Dataset excerpts:
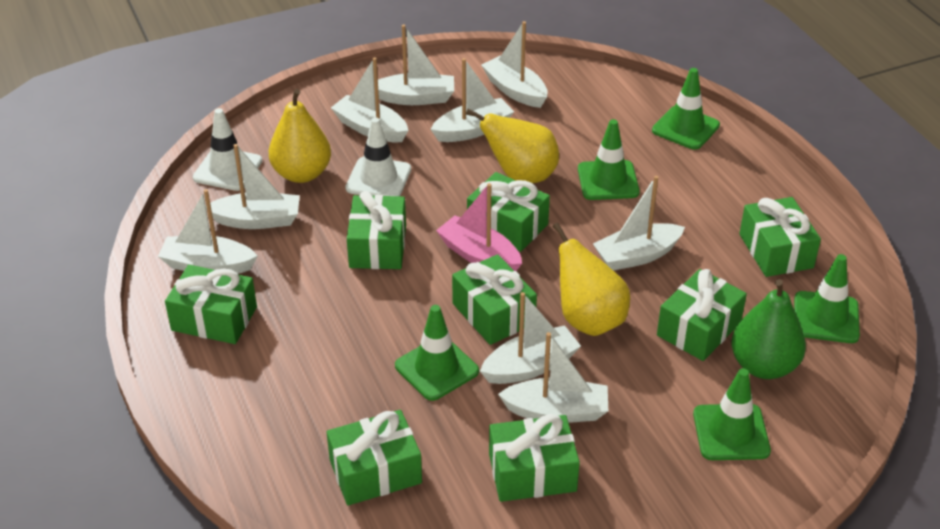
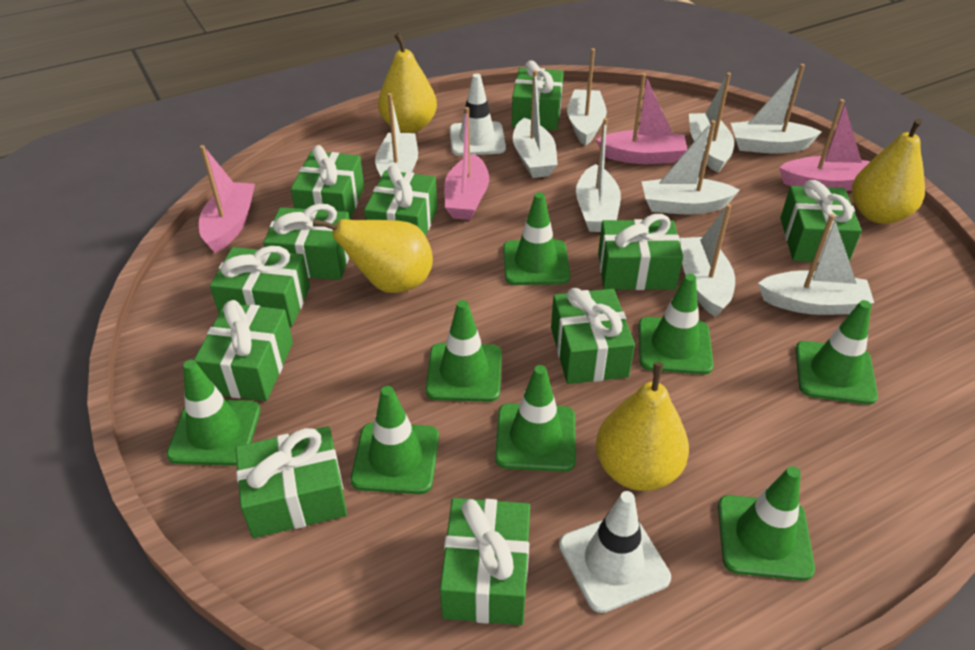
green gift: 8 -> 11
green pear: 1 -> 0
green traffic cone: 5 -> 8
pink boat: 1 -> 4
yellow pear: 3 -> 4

Aim of the exercise:
Look through the entries above. Extract each line with the word "green".

Answer box:
green gift: 8 -> 11
green pear: 1 -> 0
green traffic cone: 5 -> 8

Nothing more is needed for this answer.